*What is needed*:
Pull from the listing below each line that contains the string "kern", and leave every line you keep unchanged.

--- Records for processing ---

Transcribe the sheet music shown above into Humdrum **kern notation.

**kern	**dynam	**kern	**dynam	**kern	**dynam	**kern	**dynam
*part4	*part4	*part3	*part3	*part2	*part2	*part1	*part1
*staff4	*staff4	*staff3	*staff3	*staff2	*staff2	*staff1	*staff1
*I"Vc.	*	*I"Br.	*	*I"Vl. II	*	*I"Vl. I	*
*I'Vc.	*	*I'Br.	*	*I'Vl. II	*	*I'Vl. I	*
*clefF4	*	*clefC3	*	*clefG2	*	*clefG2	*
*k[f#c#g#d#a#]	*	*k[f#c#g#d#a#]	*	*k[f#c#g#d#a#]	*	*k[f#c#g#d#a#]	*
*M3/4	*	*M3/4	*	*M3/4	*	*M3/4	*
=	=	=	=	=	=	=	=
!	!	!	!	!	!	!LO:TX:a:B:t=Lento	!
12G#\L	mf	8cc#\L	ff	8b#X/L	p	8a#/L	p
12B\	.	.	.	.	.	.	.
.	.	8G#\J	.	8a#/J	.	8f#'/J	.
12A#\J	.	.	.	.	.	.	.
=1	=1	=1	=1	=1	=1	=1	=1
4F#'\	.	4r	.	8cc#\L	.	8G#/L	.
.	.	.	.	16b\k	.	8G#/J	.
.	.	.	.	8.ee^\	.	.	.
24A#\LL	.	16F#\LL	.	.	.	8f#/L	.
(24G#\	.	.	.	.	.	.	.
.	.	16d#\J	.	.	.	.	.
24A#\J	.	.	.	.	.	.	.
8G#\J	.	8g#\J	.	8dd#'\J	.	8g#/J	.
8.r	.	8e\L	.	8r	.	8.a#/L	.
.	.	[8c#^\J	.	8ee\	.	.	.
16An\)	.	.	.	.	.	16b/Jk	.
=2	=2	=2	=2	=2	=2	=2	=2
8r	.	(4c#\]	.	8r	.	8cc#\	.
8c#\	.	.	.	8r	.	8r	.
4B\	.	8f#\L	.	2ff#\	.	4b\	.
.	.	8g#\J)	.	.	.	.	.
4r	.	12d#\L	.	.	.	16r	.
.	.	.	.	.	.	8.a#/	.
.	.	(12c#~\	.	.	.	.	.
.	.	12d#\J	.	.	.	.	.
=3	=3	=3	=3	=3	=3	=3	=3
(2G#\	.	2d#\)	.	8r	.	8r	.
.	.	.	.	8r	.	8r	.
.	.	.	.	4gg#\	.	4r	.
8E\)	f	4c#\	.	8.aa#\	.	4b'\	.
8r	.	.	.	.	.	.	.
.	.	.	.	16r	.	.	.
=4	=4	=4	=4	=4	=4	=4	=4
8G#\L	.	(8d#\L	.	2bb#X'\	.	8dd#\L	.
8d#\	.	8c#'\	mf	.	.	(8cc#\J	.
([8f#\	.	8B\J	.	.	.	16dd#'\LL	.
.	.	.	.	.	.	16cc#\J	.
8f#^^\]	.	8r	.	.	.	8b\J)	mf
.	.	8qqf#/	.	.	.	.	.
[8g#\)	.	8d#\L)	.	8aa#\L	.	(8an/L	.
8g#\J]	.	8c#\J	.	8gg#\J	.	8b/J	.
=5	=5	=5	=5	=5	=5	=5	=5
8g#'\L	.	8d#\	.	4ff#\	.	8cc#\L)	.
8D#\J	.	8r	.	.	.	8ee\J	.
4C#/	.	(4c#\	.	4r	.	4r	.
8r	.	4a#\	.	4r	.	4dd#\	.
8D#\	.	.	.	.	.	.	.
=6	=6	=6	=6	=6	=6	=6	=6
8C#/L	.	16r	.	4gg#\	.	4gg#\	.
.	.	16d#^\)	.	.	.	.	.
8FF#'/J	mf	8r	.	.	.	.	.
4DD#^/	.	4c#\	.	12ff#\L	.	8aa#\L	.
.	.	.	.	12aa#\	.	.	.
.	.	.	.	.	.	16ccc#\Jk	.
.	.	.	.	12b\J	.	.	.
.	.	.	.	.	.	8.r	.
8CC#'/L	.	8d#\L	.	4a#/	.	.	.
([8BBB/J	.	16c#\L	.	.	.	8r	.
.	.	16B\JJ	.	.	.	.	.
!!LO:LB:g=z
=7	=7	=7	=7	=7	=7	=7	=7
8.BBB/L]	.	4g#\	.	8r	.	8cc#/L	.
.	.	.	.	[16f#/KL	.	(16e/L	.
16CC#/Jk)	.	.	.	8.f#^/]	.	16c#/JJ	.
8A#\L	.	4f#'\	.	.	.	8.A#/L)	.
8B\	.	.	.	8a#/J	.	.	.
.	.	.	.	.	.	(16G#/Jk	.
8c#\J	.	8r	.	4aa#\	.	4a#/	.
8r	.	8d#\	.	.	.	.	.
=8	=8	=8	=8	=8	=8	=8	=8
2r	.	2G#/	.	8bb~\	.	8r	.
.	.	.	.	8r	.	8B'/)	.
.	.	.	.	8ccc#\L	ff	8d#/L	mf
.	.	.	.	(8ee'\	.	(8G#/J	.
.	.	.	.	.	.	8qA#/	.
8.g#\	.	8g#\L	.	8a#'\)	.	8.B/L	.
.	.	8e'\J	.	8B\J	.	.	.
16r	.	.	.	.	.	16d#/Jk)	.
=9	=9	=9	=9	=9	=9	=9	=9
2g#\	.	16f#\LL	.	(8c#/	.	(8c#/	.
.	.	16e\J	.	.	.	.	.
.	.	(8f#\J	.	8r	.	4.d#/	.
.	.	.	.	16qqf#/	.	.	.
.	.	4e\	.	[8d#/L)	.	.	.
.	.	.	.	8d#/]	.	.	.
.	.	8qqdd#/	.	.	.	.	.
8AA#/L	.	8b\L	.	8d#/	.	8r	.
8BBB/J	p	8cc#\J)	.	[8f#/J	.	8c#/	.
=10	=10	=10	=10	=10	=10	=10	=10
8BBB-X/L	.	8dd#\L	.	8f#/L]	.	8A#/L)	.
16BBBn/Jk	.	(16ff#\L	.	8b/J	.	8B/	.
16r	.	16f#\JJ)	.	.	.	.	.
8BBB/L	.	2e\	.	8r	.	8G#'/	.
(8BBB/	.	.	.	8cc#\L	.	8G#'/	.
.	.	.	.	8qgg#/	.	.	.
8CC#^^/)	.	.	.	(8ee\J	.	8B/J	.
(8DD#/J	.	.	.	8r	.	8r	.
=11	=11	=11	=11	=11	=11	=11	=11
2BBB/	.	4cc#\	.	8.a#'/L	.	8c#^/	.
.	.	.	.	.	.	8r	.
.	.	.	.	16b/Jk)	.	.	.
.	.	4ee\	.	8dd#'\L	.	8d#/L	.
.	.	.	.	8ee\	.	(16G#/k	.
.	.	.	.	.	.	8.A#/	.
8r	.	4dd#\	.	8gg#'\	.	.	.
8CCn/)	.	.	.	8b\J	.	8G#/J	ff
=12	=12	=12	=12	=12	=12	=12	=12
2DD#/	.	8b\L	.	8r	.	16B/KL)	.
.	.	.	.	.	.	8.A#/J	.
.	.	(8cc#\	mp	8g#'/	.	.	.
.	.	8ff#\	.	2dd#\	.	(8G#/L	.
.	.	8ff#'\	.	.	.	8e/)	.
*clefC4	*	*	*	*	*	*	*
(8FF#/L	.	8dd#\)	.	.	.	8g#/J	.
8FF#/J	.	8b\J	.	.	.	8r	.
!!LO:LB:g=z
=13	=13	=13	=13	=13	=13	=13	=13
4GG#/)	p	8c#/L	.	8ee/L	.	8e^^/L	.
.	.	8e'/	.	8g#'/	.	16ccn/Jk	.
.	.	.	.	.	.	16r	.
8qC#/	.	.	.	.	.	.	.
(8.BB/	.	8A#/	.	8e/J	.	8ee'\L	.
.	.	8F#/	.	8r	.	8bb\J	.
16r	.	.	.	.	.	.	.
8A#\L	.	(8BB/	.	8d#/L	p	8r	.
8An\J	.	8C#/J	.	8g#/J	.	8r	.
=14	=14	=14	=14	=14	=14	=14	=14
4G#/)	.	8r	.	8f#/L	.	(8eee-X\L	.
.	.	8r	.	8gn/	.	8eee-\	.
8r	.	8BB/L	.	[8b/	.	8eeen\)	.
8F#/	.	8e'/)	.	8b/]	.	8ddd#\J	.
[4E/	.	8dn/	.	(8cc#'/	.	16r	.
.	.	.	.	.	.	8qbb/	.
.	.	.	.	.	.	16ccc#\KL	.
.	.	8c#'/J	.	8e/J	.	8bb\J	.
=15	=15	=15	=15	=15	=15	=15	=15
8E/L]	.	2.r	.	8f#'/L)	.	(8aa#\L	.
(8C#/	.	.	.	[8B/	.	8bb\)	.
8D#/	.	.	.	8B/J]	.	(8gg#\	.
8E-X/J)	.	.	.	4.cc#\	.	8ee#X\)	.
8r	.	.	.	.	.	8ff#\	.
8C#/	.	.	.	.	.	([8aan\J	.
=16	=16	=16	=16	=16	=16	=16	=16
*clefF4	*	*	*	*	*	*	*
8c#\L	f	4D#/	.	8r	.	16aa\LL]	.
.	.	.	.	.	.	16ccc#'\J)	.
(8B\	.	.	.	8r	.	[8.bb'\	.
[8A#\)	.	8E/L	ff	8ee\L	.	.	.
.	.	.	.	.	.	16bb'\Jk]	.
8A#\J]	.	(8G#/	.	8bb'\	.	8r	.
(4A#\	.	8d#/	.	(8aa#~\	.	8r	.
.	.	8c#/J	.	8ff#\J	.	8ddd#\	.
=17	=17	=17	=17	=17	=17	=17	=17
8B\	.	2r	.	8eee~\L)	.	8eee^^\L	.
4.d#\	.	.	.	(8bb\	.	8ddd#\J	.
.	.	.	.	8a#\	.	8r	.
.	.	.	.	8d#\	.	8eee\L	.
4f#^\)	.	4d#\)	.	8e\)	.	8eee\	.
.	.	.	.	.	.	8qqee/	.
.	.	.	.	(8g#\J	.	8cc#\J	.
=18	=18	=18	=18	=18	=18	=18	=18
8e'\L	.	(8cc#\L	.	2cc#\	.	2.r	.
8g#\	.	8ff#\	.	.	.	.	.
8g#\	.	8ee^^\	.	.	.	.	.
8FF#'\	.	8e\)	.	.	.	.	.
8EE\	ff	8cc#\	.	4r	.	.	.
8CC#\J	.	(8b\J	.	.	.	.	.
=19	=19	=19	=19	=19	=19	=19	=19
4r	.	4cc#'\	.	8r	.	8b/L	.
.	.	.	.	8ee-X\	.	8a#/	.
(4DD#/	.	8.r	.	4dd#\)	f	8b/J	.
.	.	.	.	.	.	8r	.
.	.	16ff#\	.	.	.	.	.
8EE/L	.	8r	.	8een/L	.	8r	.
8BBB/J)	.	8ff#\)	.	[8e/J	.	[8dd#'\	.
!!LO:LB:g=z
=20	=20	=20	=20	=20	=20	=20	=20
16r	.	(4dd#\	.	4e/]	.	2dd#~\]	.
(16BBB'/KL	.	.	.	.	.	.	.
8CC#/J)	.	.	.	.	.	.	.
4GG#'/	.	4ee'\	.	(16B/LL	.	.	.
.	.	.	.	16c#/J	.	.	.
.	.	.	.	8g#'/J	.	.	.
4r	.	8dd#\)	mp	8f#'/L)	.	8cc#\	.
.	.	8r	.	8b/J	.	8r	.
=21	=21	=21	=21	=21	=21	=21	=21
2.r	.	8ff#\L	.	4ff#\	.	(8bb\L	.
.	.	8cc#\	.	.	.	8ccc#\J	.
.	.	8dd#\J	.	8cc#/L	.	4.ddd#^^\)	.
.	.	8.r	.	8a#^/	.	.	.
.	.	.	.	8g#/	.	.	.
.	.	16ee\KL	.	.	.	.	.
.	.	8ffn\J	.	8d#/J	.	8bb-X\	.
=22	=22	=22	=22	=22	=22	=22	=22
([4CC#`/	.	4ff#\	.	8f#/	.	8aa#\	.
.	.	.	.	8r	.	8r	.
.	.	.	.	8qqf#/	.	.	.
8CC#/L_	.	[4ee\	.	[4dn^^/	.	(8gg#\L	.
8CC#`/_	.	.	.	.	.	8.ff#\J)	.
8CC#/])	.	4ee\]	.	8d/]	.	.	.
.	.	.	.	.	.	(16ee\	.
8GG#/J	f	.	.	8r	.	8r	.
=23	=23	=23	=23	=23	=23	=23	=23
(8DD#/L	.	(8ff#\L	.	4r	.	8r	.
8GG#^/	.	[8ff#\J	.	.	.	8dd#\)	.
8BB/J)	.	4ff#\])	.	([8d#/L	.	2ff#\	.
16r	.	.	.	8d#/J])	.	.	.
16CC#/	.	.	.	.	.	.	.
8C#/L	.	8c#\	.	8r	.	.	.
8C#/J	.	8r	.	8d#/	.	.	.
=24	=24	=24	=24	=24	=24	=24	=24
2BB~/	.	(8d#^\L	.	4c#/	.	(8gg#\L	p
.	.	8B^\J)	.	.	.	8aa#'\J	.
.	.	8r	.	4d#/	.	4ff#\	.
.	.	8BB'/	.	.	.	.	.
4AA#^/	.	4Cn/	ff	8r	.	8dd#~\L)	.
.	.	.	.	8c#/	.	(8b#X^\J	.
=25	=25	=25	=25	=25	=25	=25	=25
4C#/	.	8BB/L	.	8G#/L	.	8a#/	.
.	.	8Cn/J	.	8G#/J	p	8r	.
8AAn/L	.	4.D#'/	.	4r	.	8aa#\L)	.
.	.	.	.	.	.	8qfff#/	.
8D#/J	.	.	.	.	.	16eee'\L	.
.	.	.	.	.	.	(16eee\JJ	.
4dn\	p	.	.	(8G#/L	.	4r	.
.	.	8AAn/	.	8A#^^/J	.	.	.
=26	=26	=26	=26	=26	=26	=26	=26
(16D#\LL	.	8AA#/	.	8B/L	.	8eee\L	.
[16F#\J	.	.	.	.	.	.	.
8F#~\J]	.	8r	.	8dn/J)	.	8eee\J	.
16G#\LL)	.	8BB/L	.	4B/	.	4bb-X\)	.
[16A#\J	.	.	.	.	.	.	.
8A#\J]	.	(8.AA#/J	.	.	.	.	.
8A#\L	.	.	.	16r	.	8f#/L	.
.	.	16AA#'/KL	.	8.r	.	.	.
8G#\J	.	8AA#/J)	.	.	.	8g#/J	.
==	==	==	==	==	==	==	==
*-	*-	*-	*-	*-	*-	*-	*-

---

*Solution to the exercise*:
Transcribe the sheet music shown above into Humdrum **kern notation.
**kern	**dynam	**kern	**dynam	**kern	**dynam	**kern	**dynam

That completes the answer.